(SUPPLIED MATERIAL)

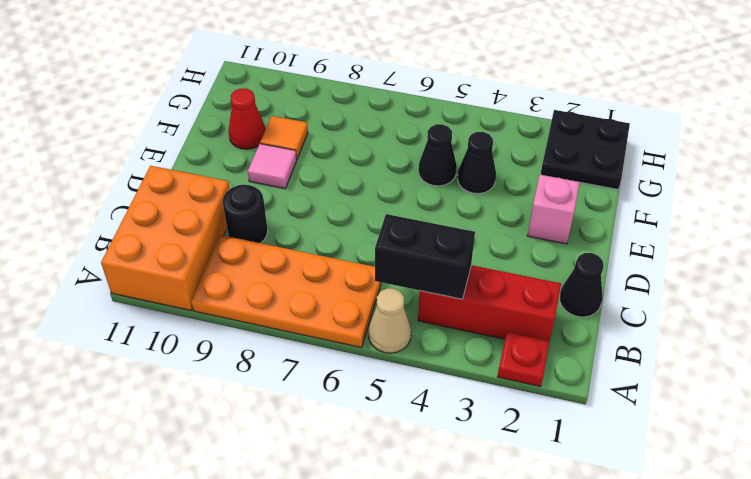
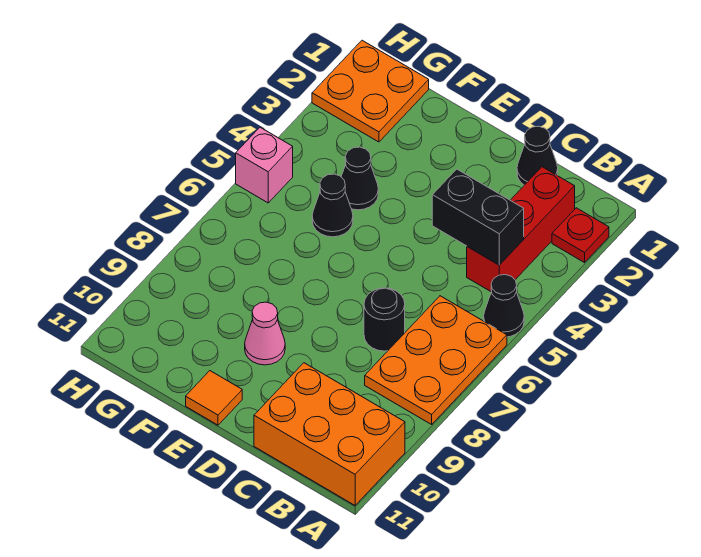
tan cone A5 level 1 -> black cone A5 level 1
orange plate A6:B9 level 1 -> orange plate A6:B8 level 1
black brick B4:B5 level 2 -> black brick B4:C4 level 2
black round brick C9 level 1 -> black round brick C7 level 1
pink brick E2 level 1 -> pink brick H5 level 1
pink tile E9 level 1 -> pink cone E9 level 1
orange tile F9 level 1 -> orange tile E11 level 1
red cone F10 level 1 -> none
black plate G1:H2 level 1 -> orange plate G1:H2 level 1

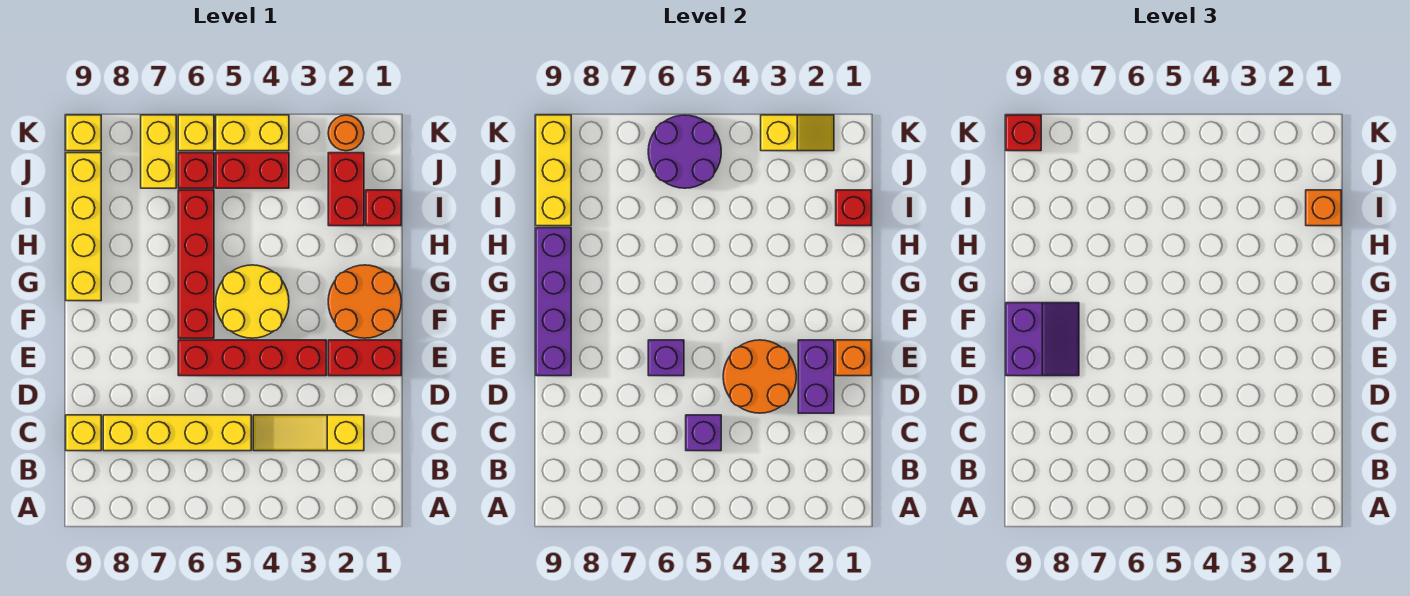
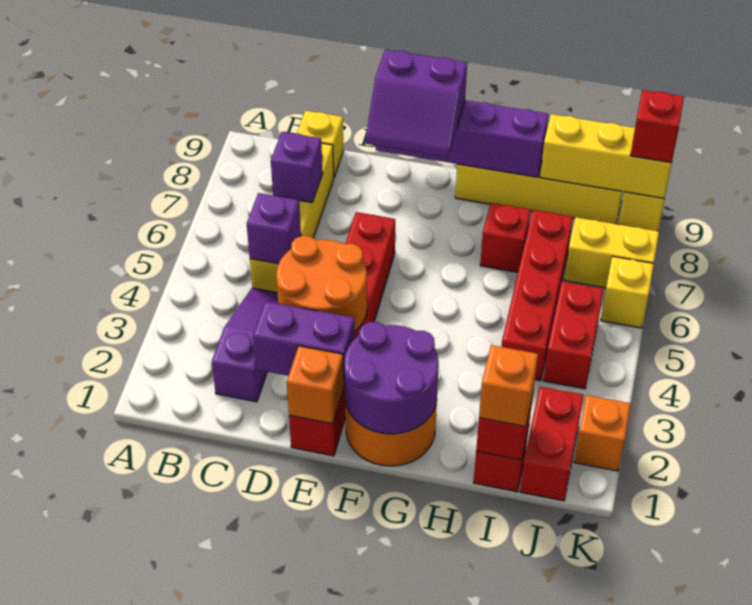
yellow slope C2:C4 level 1 top 2 -> purple slope C2:C4 level 1 top 2
purple brick E6 level 2 -> purple brick C7 level 2
yellow round brick F4:G5 level 1 -> none
red brick F6:I6 level 1 -> red brick I4:I7 level 1
red brick I2:J2 level 1 -> red brick J1:J2 level 1
purple round brick J5:K6 level 2 -> purple round brick F1:G2 level 2
red brick J6 level 1 -> red brick H7 level 1
orange round brick K2 level 1 -> orange brick K2 level 1
yellow slope K2:K3 level 2 top 3 -> none
yellow brick K4:K5 level 1 -> none

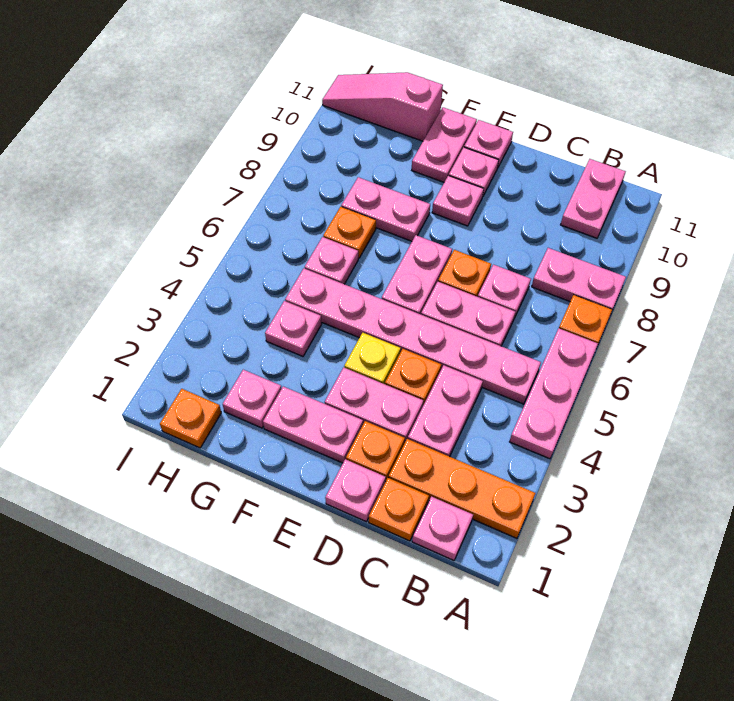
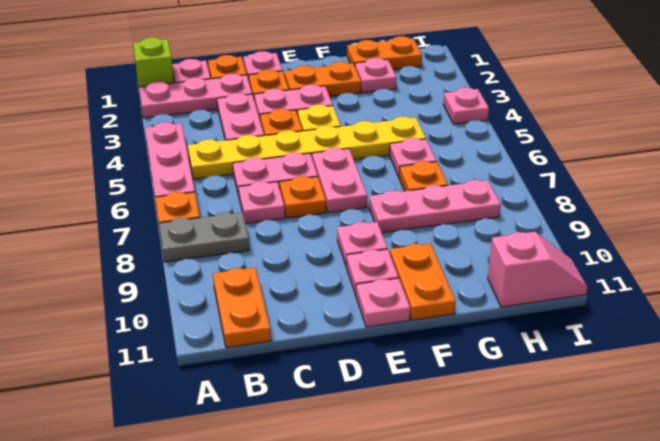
none -> lime brick A1 level 1
orange plate A2:C2 level 1 -> pink plate A2:C2 level 1
pink plate A8:B8 level 1 -> grey plate A8:B8 level 1
pink plate B5:G5 level 1 -> yellow plate B5:G5 level 1
pink plate B10:B11 level 1 -> orange plate B10:B11 level 1
pink plate E2:F2 level 1 -> orange plate E2:F2 level 1
pink plate F8:G8 level 1 -> pink plate F8:H8 level 1
pink plate F10:F11 level 1 -> orange plate F10:F11 level 1
pink plate G4 level 1 -> pink plate I4 level 1
pink slope G11:I11 level 1 top G -> pink slope H11:I11 level 1 top H
orange plate H1 level 1 -> orange plate G1:H1 level 1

(End SUPPLIED MATERIAL)

■ **TASK REQUIREMENTS**
Say again, word for word, the lines beginning at the top of the data and ending with the line that has "pink brick E2". Skip the pictures.

■ **REPLY TO THE EXERCISE**
tan cone A5 level 1 -> black cone A5 level 1
orange plate A6:B9 level 1 -> orange plate A6:B8 level 1
black brick B4:B5 level 2 -> black brick B4:C4 level 2
black round brick C9 level 1 -> black round brick C7 level 1
pink brick E2 level 1 -> pink brick H5 level 1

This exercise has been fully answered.